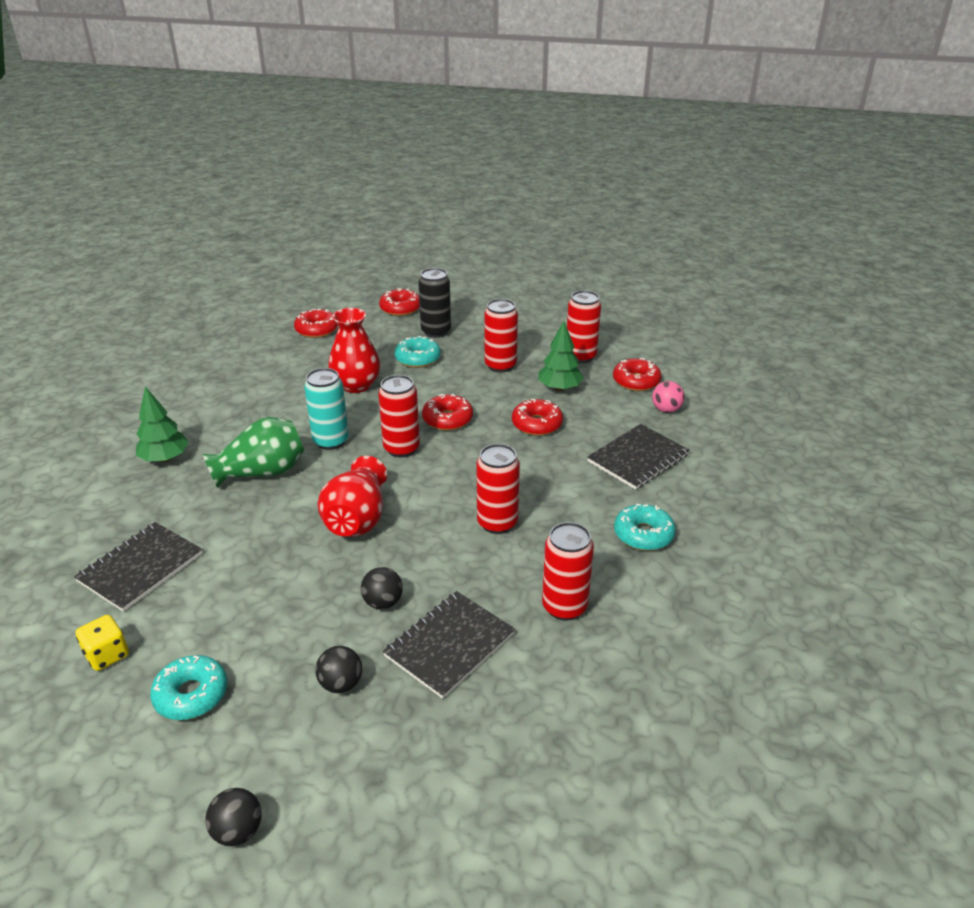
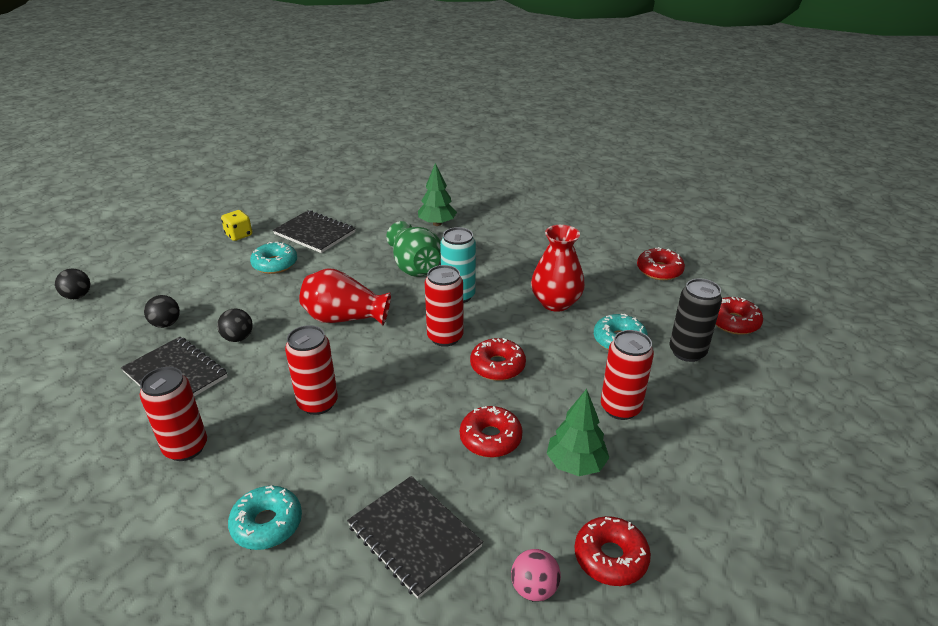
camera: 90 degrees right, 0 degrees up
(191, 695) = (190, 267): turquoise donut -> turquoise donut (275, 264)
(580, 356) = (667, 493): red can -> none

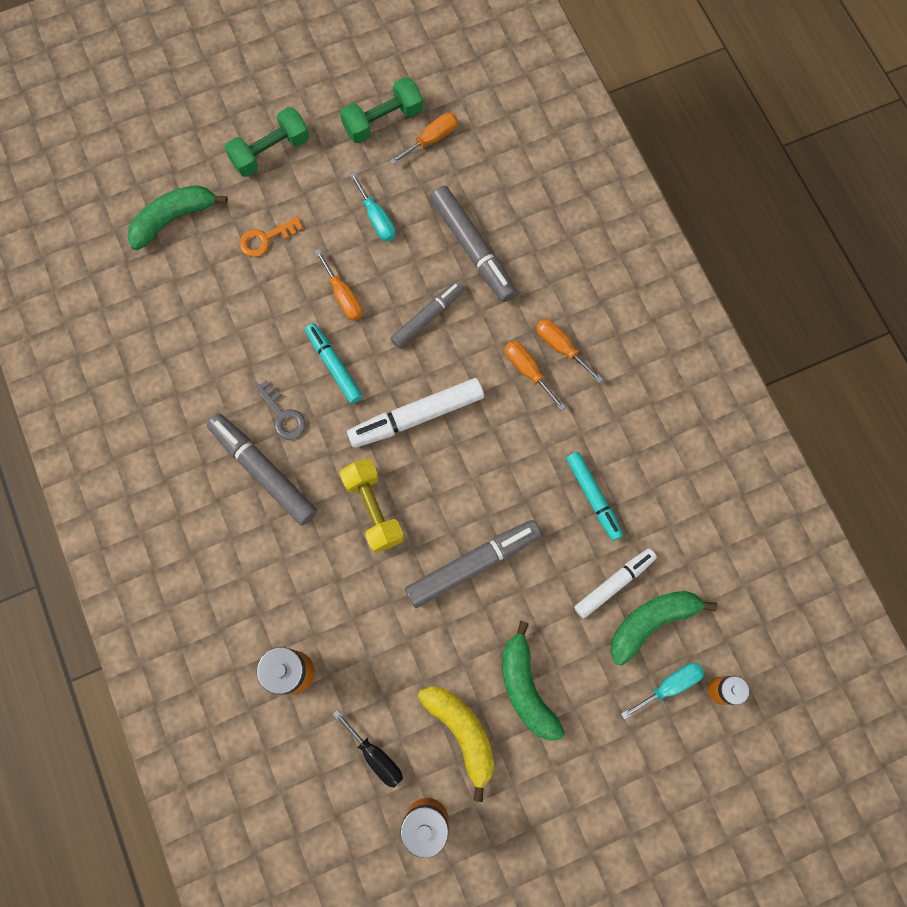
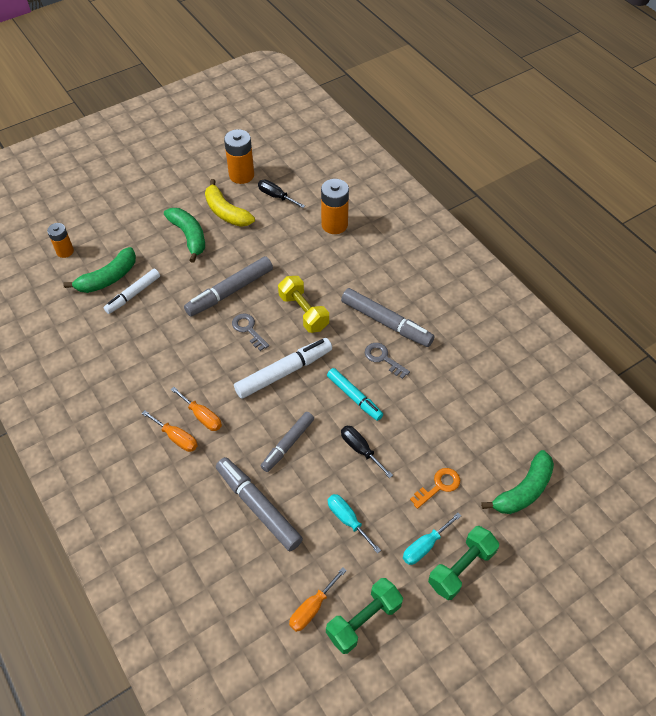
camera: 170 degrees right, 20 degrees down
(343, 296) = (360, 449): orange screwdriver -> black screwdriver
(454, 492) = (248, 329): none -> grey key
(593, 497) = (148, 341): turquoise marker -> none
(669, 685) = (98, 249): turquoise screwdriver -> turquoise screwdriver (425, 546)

==============================

**How to complete this task:** An exact transcript of the listing is needed, free of pictures.

**Task result:**
camera: 90 degrees right, 0 degrees up
(191, 695) = (190, 267): turquoise donut -> turquoise donut (275, 264)
(580, 356) = (667, 493): red can -> none

camera: 170 degrees right, 20 degrees down
(343, 296) = (360, 449): orange screwdriver -> black screwdriver
(454, 492) = (248, 329): none -> grey key
(593, 497) = (148, 341): turquoise marker -> none
(669, 685) = (98, 249): turquoise screwdriver -> turquoise screwdriver (425, 546)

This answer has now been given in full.